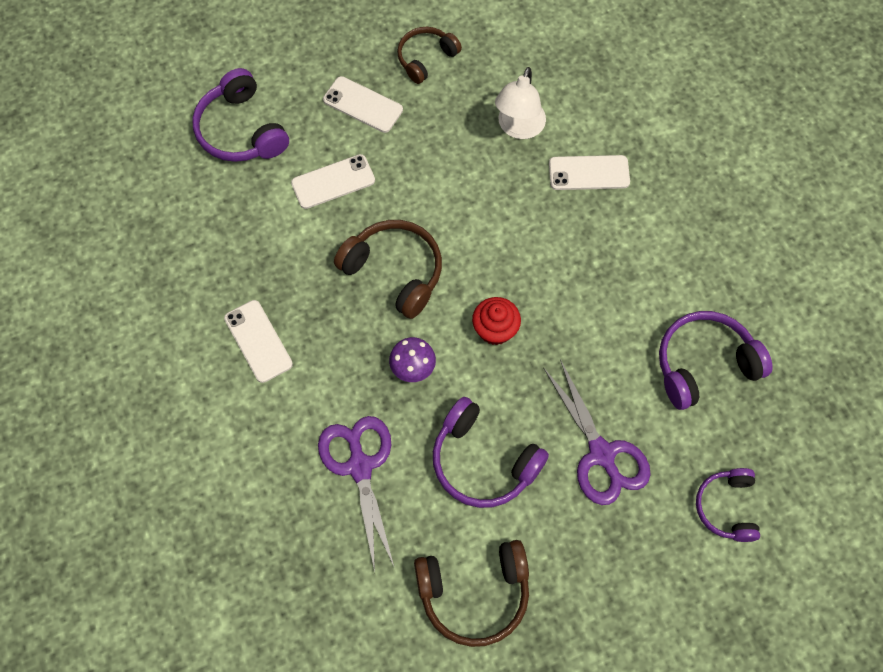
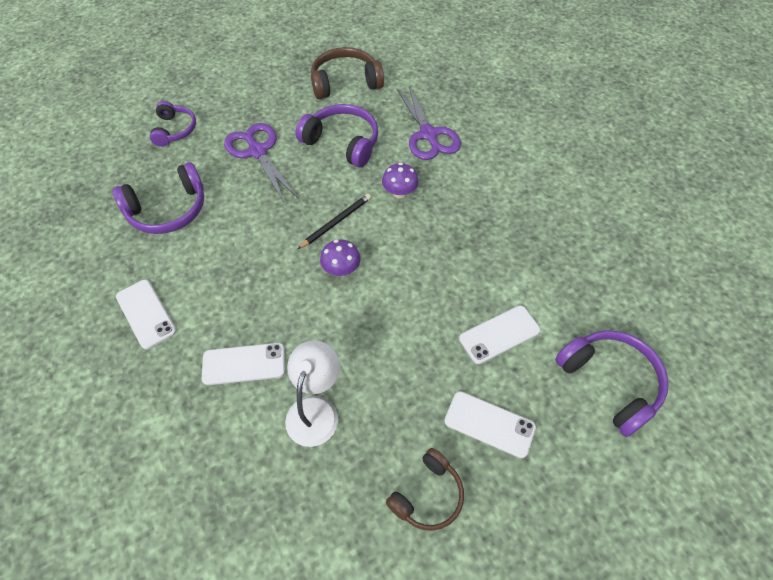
camera: 175 degrees right, 10 degrees down
(258, 341) = (524, 201): white phone -> white phone (146, 314)
(394, 272) = (425, 259): brown headphones -> none
(490, 266) = (341, 269): none -> purple mushroom
(495, 329) = (336, 222): red cupcake -> black pencil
■ ■ ■ ■ ■
* **EXERCISE INSTRUCTIONS**
Set out exactly the run of lines that begins at the line holding "(394, 272) = (425, 259): brown" and ends at the last line of the data.

* **ANSWER TO THE EXERCISE**
(394, 272) = (425, 259): brown headphones -> none
(490, 266) = (341, 269): none -> purple mushroom
(495, 329) = (336, 222): red cupcake -> black pencil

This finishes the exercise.